Copy every line in the records below that contains the word "purple".

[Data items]
···

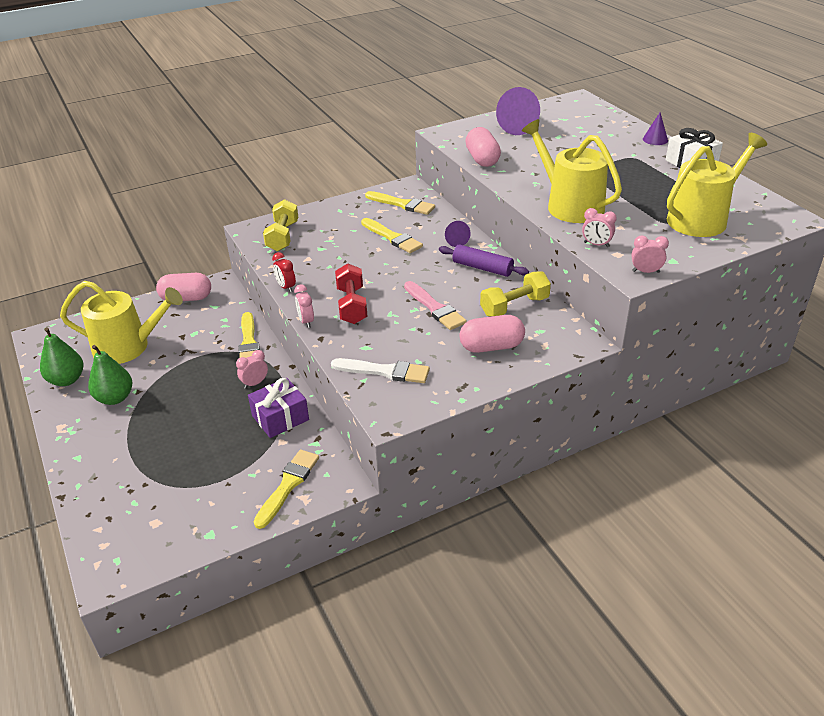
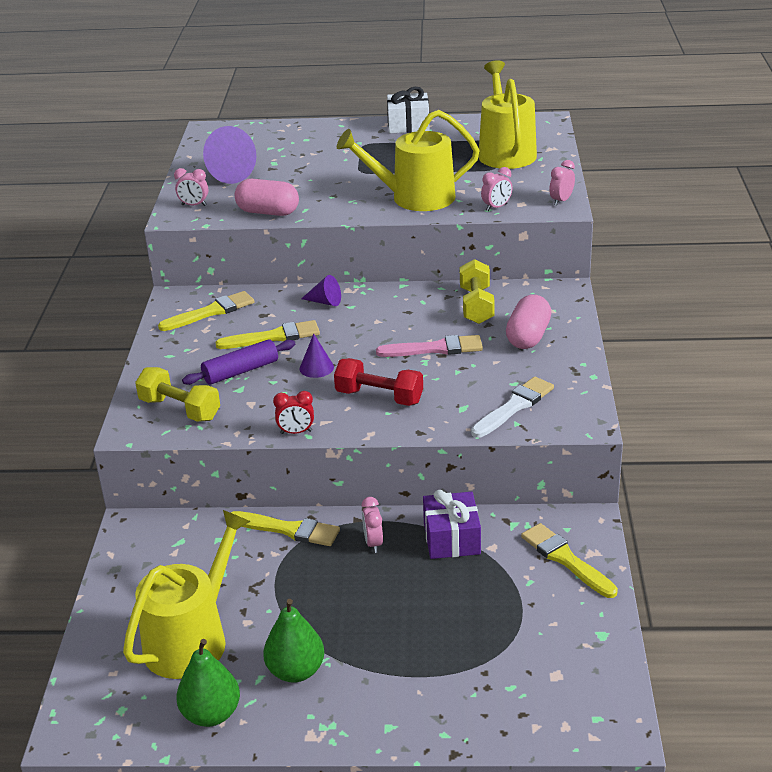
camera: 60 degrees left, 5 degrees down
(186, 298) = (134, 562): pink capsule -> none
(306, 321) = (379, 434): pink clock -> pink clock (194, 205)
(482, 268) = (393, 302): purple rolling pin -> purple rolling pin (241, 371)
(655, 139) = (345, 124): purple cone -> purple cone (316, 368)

···

● Response
(482, 268) = (393, 302): purple rolling pin -> purple rolling pin (241, 371)
(655, 139) = (345, 124): purple cone -> purple cone (316, 368)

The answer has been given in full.